◆ **PROBLEM STATEMENT**: Repeat each entry exactly; omit all pictures.

##### DATA #####

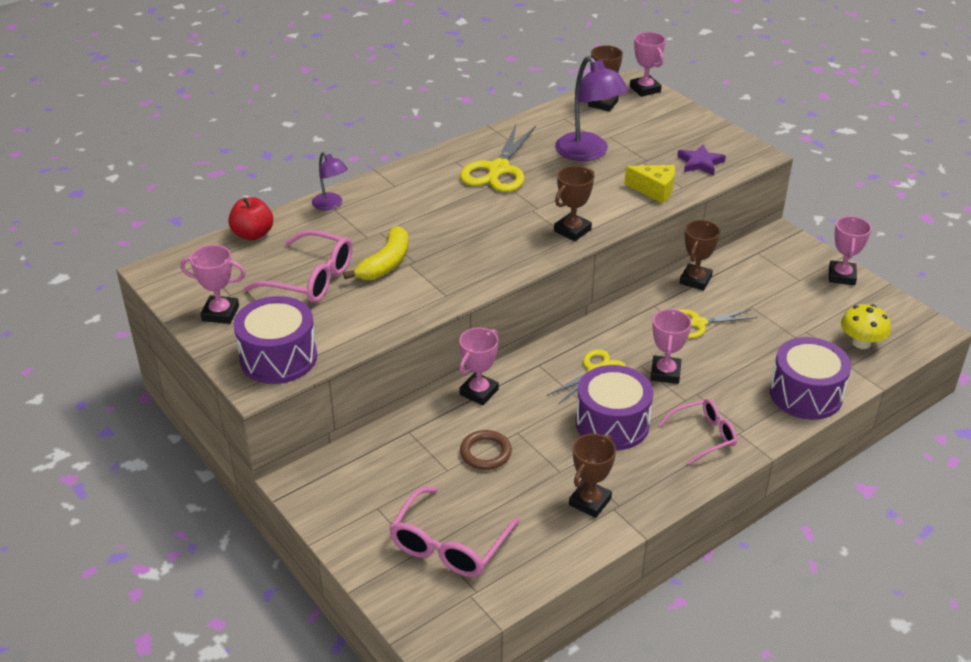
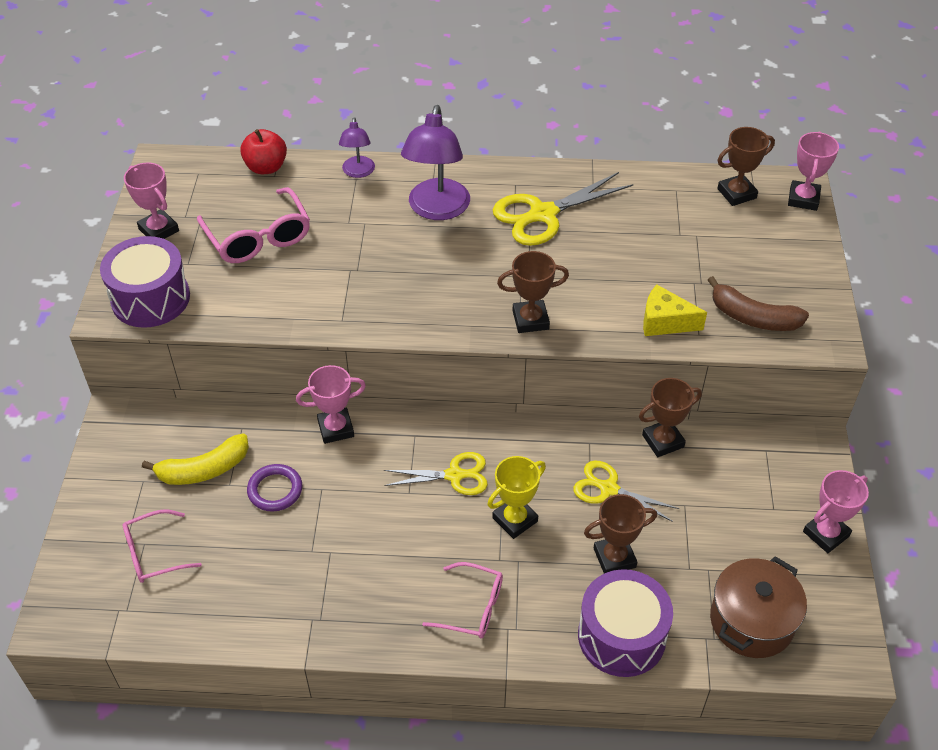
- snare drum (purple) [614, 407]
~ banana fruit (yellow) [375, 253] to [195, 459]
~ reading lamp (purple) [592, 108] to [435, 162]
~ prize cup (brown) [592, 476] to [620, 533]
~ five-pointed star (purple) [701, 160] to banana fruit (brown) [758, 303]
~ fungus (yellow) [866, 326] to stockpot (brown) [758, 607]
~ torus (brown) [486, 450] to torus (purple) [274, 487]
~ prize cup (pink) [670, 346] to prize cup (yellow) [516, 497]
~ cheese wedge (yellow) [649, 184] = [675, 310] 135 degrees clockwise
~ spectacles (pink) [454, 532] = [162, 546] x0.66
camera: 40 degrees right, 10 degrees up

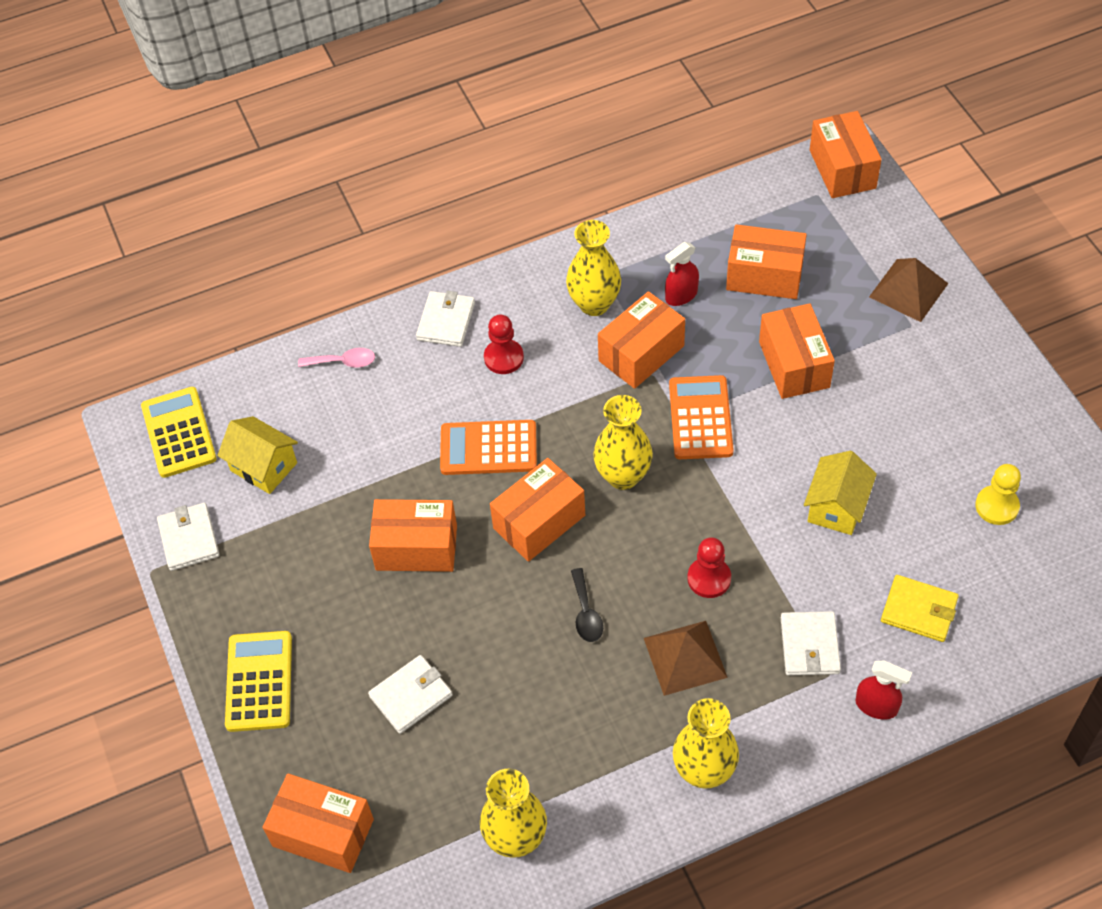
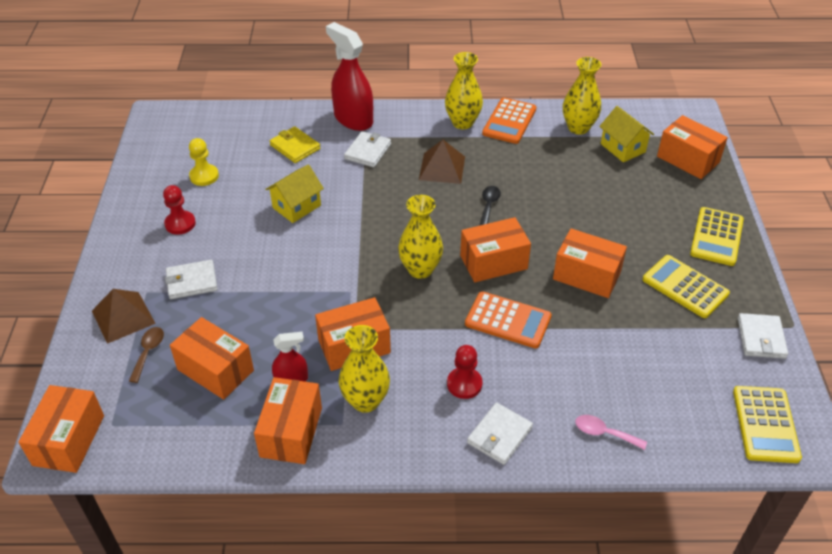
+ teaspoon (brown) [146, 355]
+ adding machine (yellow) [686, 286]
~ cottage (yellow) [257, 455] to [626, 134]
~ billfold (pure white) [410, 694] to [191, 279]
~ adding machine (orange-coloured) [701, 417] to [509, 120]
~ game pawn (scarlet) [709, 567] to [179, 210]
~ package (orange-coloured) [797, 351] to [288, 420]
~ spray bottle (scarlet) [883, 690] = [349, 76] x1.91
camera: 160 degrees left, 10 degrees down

#####

◆ **OUTPUT FOR THIS EXERCISE**:
- snare drum (purple) [614, 407]
~ banana fruit (yellow) [375, 253] to [195, 459]
~ reading lamp (purple) [592, 108] to [435, 162]
~ prize cup (brown) [592, 476] to [620, 533]
~ five-pointed star (purple) [701, 160] to banana fruit (brown) [758, 303]
~ fungus (yellow) [866, 326] to stockpot (brown) [758, 607]
~ torus (brown) [486, 450] to torus (purple) [274, 487]
~ prize cup (pink) [670, 346] to prize cup (yellow) [516, 497]
~ cheese wedge (yellow) [649, 184] = [675, 310] 135 degrees clockwise
~ spectacles (pink) [454, 532] = [162, 546] x0.66
camera: 40 degrees right, 10 degrees up

+ teaspoon (brown) [146, 355]
+ adding machine (yellow) [686, 286]
~ cottage (yellow) [257, 455] to [626, 134]
~ billfold (pure white) [410, 694] to [191, 279]
~ adding machine (orange-coloured) [701, 417] to [509, 120]
~ game pawn (scarlet) [709, 567] to [179, 210]
~ package (orange-coloured) [797, 351] to [288, 420]
~ spray bottle (scarlet) [883, 690] = [349, 76] x1.91
camera: 160 degrees left, 10 degrees down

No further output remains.